MATERIALS PROVIDED: Begin
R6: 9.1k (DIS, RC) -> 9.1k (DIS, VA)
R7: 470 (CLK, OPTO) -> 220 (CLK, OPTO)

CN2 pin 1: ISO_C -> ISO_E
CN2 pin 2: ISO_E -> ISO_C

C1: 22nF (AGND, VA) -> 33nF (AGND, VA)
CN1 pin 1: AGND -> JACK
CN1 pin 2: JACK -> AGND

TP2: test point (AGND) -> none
MATERIALS PROVIDED: End
MATERIALS PROVIDED: Begin
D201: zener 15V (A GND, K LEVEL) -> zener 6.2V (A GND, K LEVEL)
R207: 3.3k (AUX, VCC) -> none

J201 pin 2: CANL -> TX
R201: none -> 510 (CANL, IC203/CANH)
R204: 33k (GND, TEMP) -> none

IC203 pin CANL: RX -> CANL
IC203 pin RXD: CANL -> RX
MATERIALS PROVIDED: End
MATERIALS PROVIDED: Begin
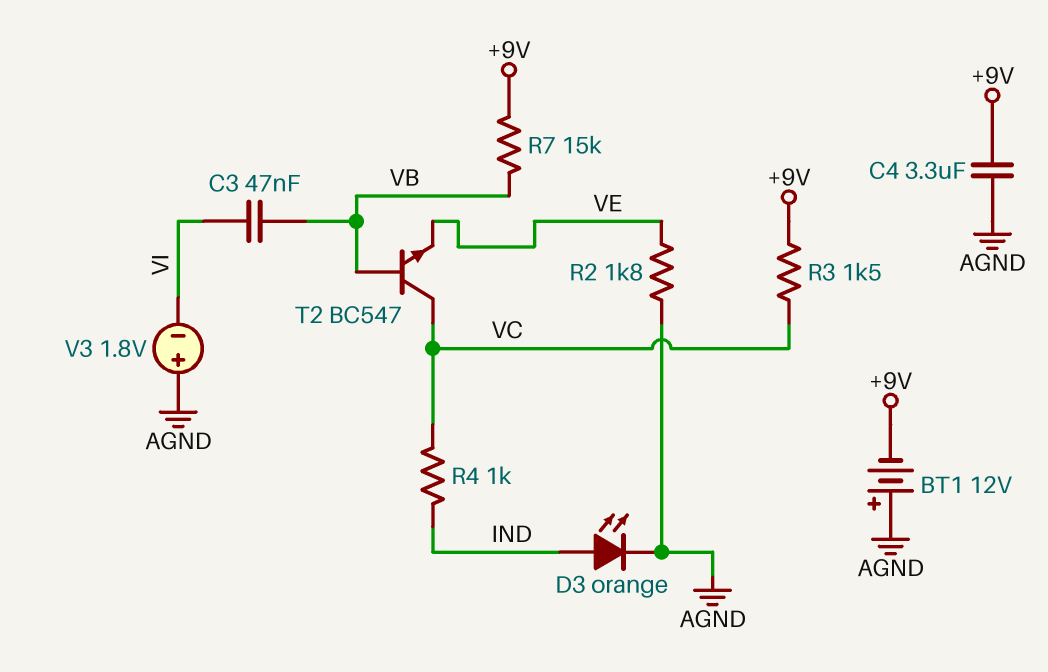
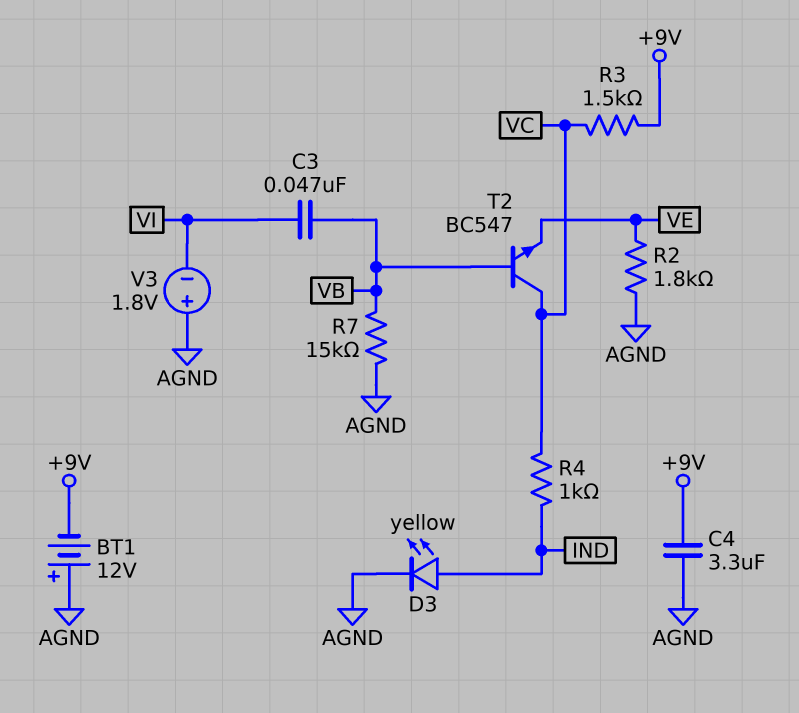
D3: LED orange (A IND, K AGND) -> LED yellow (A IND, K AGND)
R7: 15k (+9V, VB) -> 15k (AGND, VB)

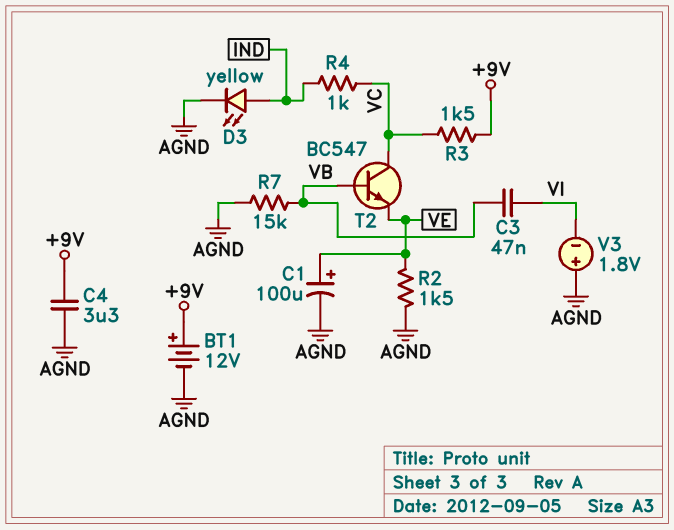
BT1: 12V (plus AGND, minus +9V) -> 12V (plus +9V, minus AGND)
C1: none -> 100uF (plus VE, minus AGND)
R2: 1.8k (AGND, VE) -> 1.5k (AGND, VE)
MATERIALS PROVIDED: End
HOW TO COMPLETE THIS TASK — What lines above mention "minus"? Copy each one.

ANSWER TO THIS PROBLEM —
BT1: 12V (plus AGND, minus +9V) -> 12V (plus +9V, minus AGND)
C1: none -> 100uF (plus VE, minus AGND)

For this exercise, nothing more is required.